- **The input**

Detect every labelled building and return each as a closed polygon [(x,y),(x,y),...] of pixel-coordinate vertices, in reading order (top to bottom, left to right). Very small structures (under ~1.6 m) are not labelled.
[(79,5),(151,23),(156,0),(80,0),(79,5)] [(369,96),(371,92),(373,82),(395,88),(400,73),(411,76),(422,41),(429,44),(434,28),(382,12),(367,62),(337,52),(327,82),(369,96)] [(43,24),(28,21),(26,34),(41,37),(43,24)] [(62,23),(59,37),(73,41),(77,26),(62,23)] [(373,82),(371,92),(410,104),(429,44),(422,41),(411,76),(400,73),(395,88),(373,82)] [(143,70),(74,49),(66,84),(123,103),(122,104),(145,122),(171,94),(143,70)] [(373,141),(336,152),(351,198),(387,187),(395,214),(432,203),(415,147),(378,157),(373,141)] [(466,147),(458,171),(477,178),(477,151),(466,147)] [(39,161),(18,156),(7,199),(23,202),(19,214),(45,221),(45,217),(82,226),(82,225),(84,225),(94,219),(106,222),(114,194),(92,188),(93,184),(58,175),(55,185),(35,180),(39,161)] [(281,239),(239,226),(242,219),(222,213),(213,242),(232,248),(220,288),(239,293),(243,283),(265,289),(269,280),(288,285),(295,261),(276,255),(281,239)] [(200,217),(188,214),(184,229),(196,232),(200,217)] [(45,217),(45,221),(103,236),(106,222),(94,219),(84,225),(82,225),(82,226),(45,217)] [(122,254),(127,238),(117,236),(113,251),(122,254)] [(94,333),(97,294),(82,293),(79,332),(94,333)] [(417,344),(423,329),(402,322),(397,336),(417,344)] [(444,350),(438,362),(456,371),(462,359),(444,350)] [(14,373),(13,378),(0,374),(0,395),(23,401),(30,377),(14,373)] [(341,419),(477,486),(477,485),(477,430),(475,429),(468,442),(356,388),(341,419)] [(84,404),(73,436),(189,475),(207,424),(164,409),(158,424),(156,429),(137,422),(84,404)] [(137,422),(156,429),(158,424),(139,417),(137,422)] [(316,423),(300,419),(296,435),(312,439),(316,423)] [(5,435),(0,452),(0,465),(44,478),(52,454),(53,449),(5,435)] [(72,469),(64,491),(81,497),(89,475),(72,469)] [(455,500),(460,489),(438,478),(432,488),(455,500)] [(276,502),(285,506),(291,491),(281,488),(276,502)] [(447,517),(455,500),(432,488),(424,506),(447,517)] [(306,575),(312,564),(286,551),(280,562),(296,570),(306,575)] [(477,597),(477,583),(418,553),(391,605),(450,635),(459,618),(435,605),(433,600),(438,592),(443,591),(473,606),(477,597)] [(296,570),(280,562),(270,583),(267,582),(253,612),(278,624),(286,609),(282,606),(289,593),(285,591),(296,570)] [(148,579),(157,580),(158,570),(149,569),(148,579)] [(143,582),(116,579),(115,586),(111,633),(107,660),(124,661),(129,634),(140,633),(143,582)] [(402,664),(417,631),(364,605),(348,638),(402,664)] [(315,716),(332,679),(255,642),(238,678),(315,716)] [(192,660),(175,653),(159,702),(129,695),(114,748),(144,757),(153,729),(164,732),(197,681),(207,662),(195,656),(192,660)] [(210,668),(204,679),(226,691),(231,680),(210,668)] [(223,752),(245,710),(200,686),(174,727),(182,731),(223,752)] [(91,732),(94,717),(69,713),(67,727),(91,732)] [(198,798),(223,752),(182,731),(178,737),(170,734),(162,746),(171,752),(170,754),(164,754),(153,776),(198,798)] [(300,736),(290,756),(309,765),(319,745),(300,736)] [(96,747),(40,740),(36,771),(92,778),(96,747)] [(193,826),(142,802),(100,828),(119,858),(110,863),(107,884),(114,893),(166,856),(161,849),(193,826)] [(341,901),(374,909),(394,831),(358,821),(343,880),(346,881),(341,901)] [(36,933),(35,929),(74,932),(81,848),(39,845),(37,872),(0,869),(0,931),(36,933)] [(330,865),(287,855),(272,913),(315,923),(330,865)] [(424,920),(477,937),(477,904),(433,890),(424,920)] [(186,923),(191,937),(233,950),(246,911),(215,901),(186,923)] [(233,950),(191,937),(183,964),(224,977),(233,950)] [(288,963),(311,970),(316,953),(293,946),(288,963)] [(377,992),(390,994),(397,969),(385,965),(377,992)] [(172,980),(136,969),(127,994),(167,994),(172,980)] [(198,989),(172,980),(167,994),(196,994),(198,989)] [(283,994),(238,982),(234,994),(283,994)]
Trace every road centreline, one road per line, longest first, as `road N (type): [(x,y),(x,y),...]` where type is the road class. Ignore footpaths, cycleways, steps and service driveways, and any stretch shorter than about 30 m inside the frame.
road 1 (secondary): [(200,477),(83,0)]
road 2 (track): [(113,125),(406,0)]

- **Exercise**
If the string "road" is in a line of the entries, pick that line out.

- **Output of the task**
Trace every road centreline, one road per line, longest first, as `road N (type): [(x,y),(x,y),...]` where type is the road class. Ignore footpaths, cycleways, steps and service driveways, and any stretch shorter than about 30 m inside the frame.
road 1 (secondary): [(200,477),(83,0)]
road 2 (track): [(113,125),(406,0)]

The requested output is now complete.